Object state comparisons
■ ■ ■

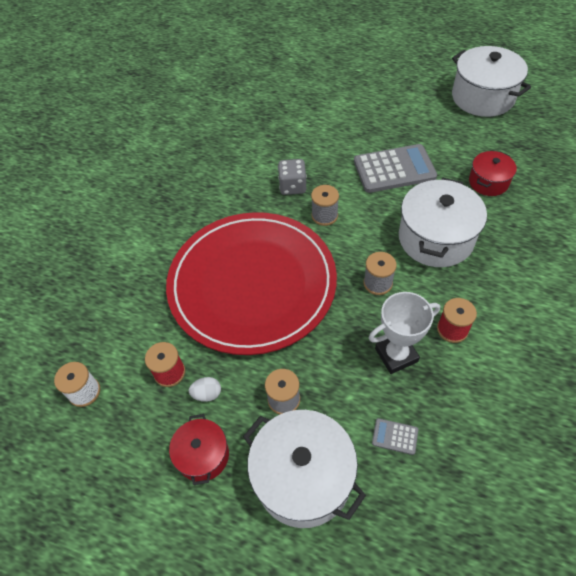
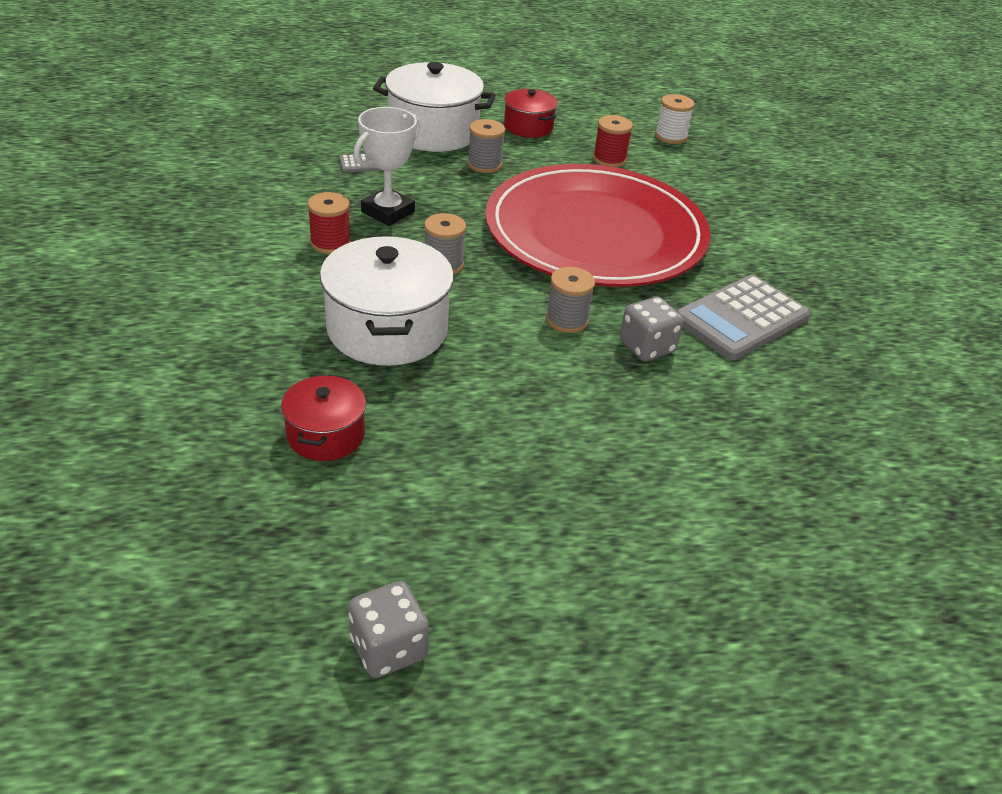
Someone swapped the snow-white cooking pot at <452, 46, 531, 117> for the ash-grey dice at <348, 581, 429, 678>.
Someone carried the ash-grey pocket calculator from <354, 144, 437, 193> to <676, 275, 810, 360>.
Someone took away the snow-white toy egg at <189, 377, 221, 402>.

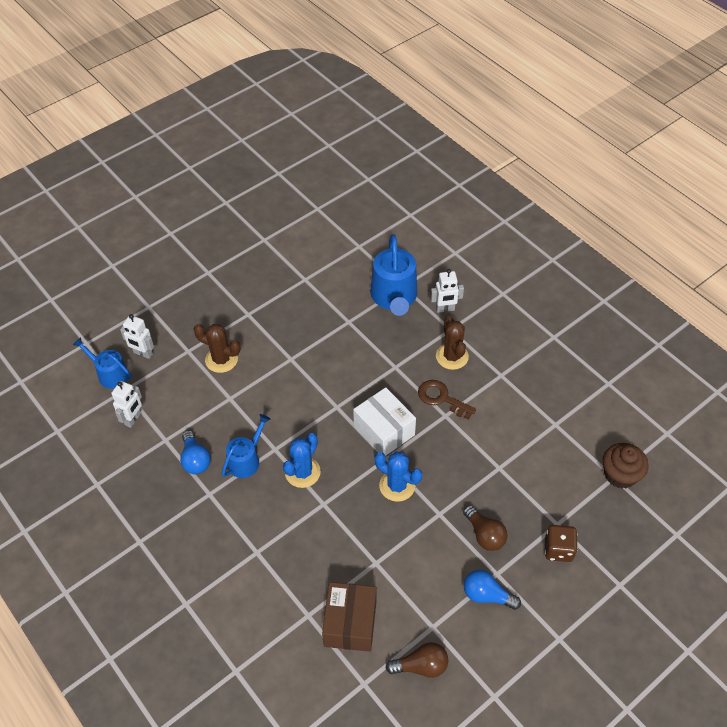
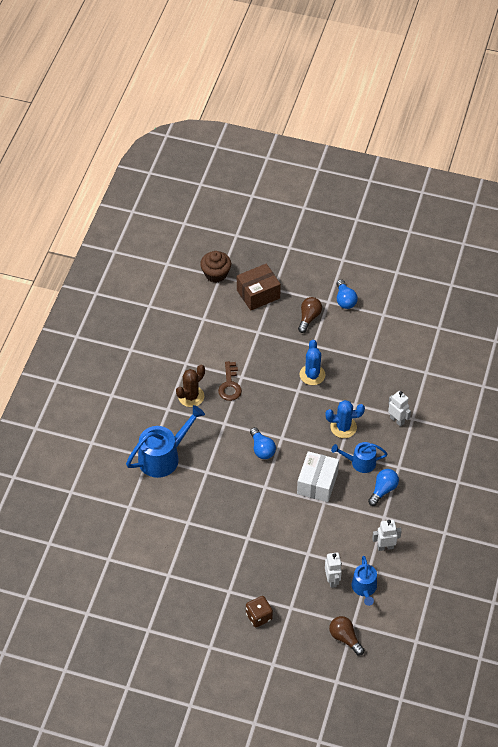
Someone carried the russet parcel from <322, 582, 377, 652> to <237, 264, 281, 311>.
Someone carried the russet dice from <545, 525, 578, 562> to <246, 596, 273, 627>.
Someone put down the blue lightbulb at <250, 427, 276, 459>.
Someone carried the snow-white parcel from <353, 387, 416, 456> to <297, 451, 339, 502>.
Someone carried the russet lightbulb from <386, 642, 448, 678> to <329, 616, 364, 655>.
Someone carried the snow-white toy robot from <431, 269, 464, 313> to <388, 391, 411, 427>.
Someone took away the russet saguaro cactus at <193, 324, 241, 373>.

■ ■ ■

EXERCISE REQUIREMENTS >>
What are the lines in the records above, word for word, from the one containing "Someone carried the ash-grey" through the one containing "Someone carried the russet parcel", both ends included and pictures left out?

OUTPUT FOR THIS EXERCISE >>
Someone carried the ash-grey pocket calculator from <354, 144, 437, 193> to <676, 275, 810, 360>.
Someone took away the snow-white toy egg at <189, 377, 221, 402>.

Someone carried the russet parcel from <322, 582, 377, 652> to <237, 264, 281, 311>.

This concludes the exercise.